▸ **DATASET ROWS**
------------------------------

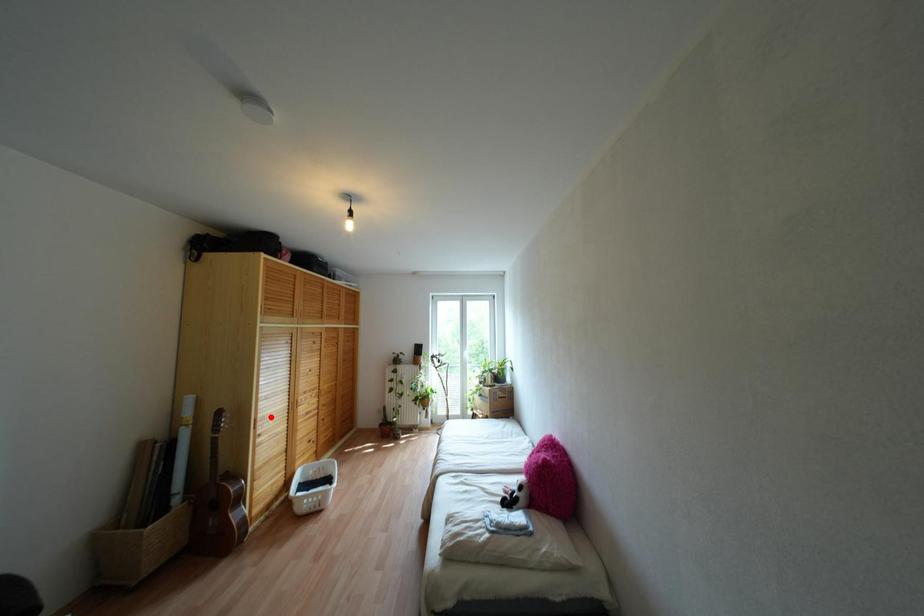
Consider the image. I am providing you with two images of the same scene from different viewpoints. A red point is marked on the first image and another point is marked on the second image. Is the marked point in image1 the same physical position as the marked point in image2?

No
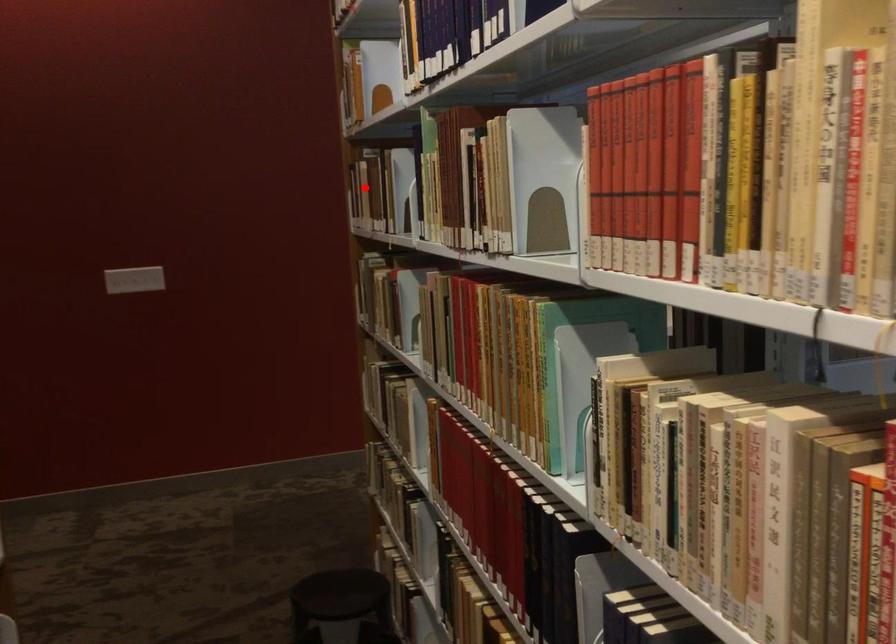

------------------------------

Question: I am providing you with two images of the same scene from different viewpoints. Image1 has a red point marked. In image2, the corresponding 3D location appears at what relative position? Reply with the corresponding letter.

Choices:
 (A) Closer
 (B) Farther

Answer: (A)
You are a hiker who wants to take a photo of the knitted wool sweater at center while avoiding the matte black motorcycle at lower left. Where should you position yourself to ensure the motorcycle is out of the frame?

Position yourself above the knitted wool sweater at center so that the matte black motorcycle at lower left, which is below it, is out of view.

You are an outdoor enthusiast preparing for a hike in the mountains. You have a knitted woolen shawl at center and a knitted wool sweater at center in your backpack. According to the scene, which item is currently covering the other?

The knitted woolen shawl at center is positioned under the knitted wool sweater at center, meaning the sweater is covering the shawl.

------------------------------

▸ **REQUIRED TASK**
Please count the lines of the records above that contain the string "sweater", treating uppercase and lowercase as different. Reply with the number alone.

▸ **PROBLEM SOLUTION**
4